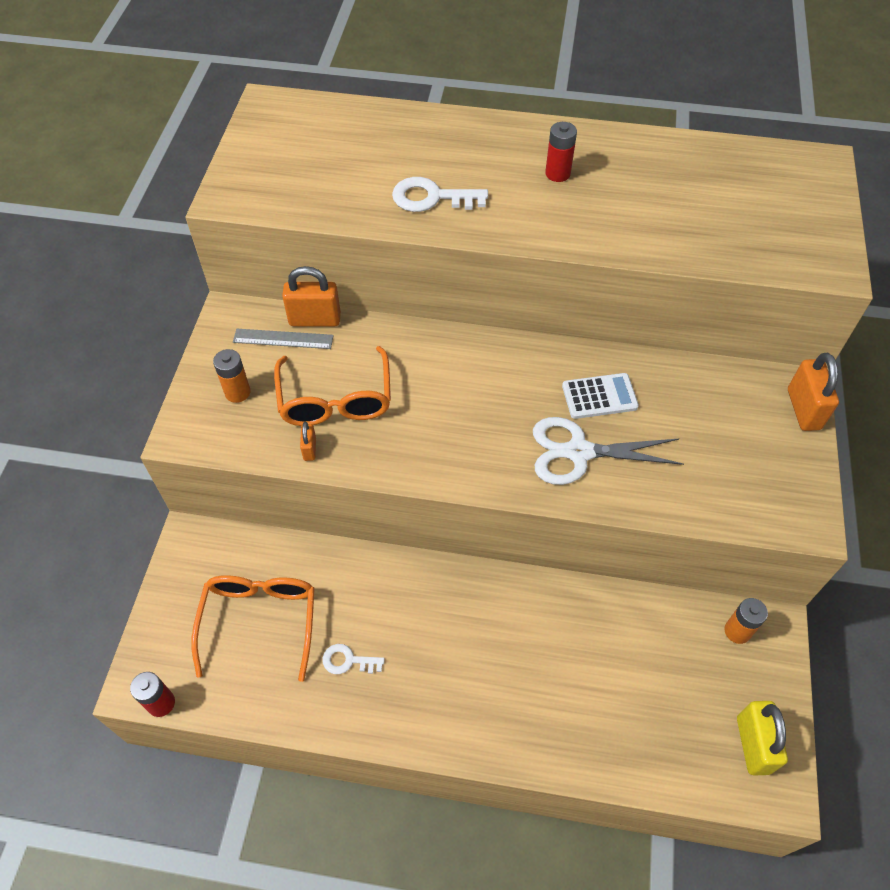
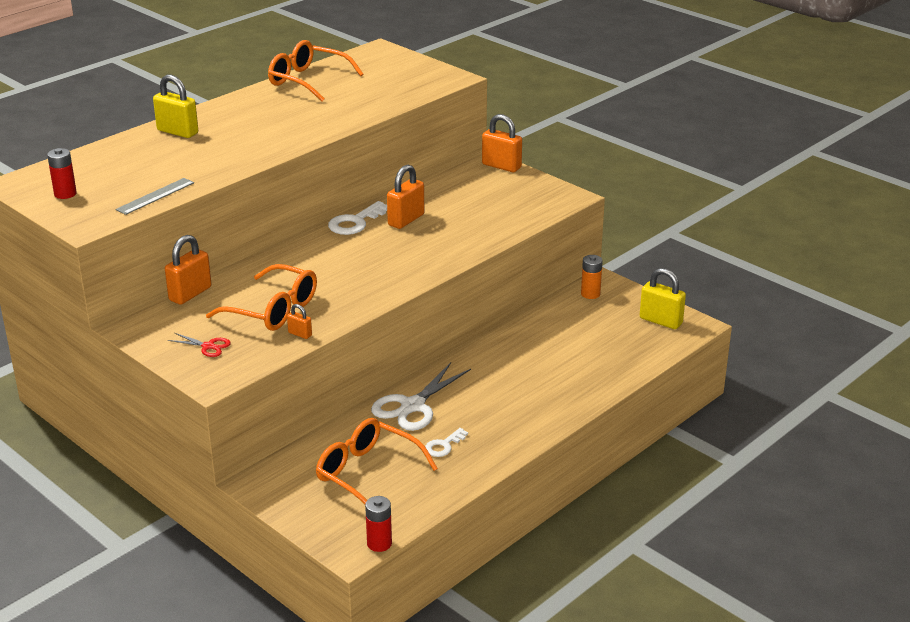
camera: 55 degrees left, 25 degrees down
orange battery [213,349,251,403] -> red scissors [168,333,231,357]
grey ruler [233,329,334,349] -> grey ruler moved to [116,178,194,215]
white key [392,177,488,212] -> white key moved to [328,201,387,235]
white scissors [533,417,684,485] -> white scissors moved to [371,362,471,431]
red battery [545,122,577,182] -> red battery moved to [47,148,77,199]
white calculator [562,373,639,419] -> orange padlock [387,165,424,229]
none -> yellow padlock [153,75,198,138]
none -> orange glasses [268,40,363,101]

What you need to do —
The line containing "red battery [545,122,577,182]" opens the range, and the last line of the entries closes it; copy that range exactly.

Reply to the exercise —
red battery [545,122,577,182] -> red battery moved to [47,148,77,199]
white calculator [562,373,639,419] -> orange padlock [387,165,424,229]
none -> yellow padlock [153,75,198,138]
none -> orange glasses [268,40,363,101]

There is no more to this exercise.